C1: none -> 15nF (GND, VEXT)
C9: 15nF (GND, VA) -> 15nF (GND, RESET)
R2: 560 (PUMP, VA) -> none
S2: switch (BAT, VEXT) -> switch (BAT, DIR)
---
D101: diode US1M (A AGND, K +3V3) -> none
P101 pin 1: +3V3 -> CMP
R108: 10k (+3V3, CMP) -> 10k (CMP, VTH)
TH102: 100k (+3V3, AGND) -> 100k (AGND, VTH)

**Exercise description:**
Going through the records above, count the lines that hold "VEXT" and answer with the count alone.

**Answer below:**
2